-- Opening Marker --

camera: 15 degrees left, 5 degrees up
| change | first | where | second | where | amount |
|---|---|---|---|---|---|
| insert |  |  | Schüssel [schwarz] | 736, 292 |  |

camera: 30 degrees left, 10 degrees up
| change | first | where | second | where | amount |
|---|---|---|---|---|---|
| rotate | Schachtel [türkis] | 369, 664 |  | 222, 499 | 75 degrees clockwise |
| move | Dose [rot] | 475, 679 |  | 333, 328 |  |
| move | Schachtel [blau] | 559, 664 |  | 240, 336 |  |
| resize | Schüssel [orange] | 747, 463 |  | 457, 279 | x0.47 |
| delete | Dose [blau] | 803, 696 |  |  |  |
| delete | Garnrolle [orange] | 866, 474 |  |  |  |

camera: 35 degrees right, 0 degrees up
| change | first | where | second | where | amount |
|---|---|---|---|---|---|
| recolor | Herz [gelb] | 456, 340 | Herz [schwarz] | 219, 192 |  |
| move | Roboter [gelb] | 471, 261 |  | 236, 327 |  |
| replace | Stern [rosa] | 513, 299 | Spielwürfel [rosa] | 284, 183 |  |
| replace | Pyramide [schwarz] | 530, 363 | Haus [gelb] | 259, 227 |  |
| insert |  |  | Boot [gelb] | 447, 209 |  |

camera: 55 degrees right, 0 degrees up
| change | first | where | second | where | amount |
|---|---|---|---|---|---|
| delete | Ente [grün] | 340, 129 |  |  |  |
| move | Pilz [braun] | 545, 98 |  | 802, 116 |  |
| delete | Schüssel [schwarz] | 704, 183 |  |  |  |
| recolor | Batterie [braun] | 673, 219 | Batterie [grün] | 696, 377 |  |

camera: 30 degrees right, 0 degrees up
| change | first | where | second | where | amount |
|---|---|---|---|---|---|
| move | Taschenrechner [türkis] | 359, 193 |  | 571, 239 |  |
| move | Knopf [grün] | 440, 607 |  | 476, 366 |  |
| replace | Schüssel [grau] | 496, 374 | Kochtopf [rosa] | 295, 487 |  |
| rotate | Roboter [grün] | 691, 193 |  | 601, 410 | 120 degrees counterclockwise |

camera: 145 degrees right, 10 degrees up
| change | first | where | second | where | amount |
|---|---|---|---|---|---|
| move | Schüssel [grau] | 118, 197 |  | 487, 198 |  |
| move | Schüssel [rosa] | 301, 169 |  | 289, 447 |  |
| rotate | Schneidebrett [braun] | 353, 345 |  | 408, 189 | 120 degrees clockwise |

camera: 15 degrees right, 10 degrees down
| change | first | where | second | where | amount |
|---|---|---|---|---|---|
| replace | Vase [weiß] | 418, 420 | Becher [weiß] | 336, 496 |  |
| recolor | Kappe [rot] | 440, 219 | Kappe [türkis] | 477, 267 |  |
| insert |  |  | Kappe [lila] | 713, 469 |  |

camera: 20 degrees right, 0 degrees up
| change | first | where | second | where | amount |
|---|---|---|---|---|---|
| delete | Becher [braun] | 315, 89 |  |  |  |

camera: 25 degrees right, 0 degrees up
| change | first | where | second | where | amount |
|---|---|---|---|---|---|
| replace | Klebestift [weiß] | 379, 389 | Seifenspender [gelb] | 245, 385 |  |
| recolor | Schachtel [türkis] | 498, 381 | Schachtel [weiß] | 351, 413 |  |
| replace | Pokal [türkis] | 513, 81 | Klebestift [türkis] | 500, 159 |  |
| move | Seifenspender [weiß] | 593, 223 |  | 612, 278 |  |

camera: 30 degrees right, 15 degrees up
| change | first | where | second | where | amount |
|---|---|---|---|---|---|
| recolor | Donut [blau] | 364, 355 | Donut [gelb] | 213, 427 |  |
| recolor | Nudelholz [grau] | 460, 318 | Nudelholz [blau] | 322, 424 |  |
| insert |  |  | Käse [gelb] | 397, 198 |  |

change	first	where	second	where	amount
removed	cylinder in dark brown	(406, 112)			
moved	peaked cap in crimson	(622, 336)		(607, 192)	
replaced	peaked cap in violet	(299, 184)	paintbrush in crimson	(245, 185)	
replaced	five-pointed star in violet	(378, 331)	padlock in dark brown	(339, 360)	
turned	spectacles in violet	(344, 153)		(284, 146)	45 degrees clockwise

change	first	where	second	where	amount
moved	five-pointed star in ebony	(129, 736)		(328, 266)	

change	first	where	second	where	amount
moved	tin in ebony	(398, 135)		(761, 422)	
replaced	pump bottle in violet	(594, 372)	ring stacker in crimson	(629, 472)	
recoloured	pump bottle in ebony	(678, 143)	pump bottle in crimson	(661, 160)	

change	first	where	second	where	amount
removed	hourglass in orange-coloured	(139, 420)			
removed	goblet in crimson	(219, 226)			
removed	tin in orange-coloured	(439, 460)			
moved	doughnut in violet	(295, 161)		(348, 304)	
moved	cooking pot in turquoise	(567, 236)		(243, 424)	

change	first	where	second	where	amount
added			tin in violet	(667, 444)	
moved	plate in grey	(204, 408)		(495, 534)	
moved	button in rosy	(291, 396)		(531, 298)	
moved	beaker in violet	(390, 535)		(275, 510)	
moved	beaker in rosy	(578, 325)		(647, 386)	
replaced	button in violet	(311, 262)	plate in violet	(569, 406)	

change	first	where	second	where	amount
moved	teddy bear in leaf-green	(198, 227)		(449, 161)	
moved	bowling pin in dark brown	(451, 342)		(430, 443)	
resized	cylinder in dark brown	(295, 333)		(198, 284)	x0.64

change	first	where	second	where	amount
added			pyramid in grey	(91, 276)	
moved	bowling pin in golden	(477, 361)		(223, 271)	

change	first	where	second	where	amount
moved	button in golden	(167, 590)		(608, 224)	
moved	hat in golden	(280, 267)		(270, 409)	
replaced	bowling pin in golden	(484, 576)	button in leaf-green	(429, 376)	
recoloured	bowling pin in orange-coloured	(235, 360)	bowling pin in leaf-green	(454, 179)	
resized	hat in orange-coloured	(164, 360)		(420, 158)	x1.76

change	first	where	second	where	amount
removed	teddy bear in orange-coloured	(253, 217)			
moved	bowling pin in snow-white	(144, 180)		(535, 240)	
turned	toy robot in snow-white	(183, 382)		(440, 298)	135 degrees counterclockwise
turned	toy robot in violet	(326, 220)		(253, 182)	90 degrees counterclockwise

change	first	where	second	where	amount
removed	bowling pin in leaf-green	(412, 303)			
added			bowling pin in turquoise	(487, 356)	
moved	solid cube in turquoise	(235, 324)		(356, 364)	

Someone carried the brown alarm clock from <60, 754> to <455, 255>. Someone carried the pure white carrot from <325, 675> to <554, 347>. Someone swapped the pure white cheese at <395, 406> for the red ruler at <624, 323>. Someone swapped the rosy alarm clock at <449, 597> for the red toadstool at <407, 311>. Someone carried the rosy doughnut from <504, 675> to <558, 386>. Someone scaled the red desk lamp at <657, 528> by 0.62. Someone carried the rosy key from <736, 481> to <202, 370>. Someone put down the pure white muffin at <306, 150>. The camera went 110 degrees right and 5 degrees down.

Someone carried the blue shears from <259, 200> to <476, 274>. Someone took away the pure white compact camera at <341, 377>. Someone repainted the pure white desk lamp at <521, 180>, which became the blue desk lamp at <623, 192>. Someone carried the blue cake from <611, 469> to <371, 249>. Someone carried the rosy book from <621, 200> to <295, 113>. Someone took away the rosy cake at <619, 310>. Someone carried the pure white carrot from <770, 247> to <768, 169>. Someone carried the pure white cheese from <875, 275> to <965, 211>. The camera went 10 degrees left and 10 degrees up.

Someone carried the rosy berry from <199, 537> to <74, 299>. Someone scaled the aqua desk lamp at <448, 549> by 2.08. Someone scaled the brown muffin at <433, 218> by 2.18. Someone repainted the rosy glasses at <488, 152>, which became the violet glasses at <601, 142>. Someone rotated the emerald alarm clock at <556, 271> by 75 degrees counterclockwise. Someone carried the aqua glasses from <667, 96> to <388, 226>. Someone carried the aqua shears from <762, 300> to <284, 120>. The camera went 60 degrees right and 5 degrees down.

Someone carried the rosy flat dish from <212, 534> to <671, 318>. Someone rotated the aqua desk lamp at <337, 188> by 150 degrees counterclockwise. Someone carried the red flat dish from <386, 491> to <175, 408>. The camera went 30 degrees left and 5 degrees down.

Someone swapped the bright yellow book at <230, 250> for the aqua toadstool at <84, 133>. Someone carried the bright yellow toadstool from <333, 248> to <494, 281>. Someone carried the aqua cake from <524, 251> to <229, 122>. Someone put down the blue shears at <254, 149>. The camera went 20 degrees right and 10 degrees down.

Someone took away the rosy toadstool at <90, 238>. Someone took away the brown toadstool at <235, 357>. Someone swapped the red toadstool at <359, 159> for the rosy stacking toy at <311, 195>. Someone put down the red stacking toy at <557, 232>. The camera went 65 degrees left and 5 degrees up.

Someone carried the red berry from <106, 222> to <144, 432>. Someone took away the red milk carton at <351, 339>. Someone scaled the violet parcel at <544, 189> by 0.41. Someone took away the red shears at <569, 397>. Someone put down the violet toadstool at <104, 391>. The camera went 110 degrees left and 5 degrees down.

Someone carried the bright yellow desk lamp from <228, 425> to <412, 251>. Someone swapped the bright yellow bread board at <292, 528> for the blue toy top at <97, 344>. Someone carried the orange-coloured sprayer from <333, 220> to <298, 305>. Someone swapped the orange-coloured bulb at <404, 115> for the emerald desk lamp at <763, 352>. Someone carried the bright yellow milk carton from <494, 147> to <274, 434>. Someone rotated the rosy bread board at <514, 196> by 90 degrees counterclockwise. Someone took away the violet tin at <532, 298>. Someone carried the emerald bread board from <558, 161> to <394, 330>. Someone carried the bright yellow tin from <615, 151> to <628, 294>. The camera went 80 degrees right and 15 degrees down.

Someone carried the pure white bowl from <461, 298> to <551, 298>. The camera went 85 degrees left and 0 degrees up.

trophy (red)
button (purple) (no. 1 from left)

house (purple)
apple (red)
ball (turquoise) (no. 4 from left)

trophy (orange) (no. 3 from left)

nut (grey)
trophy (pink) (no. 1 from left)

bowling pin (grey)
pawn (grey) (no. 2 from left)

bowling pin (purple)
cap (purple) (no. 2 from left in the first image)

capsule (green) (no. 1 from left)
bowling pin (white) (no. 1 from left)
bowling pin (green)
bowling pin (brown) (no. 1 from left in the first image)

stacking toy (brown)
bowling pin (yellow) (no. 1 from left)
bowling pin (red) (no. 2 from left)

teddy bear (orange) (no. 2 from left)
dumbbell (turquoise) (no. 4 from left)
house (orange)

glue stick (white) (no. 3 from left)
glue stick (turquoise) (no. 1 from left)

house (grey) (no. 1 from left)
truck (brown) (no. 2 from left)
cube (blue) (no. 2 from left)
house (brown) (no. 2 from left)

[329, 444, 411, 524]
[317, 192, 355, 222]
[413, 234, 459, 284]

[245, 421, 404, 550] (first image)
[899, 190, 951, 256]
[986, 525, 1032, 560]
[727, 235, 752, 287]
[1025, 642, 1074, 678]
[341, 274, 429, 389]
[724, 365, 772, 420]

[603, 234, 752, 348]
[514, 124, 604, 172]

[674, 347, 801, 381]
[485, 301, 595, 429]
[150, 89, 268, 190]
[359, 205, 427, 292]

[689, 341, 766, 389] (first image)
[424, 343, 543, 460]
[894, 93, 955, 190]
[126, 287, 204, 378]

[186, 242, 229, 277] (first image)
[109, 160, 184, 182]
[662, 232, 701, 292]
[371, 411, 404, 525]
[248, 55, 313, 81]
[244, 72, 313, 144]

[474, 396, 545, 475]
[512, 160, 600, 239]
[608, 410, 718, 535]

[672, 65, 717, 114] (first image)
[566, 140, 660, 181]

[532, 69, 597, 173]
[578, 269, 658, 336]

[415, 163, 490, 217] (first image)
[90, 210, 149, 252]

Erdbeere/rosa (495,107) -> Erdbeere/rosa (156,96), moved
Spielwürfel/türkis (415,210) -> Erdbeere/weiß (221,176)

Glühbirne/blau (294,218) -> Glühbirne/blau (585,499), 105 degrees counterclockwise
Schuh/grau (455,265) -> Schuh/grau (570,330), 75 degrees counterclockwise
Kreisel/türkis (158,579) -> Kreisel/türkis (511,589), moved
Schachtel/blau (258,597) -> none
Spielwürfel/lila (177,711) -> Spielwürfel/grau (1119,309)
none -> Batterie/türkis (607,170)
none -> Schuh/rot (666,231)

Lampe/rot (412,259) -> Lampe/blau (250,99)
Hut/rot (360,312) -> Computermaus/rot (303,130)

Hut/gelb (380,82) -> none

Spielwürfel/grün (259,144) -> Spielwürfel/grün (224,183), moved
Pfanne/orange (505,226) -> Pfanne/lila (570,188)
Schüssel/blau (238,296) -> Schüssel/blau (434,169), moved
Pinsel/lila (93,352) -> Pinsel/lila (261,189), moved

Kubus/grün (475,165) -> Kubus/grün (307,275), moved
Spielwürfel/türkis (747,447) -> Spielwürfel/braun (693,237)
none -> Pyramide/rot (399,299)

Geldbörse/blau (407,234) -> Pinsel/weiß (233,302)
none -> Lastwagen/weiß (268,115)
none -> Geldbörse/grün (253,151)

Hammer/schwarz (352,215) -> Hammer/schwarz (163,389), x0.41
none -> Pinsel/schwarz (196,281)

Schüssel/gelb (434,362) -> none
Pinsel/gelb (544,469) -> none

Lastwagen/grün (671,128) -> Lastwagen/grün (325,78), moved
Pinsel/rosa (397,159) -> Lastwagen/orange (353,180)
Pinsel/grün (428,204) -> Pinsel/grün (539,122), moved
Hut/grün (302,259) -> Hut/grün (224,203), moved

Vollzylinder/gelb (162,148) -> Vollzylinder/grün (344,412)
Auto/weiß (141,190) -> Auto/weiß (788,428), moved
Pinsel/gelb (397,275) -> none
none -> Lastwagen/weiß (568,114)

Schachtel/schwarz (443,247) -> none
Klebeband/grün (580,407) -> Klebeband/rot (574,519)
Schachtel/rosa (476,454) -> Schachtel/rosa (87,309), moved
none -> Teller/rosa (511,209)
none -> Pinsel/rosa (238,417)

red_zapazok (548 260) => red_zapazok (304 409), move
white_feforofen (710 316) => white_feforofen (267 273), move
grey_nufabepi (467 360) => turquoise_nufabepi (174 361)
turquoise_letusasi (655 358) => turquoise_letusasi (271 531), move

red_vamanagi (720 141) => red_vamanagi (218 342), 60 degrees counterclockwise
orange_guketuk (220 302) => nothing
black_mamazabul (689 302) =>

-- Closing Marker --

What is being asked
Among the records above, count the lines that include the word "peaked" and state the number by itself.

Response for this exercise
2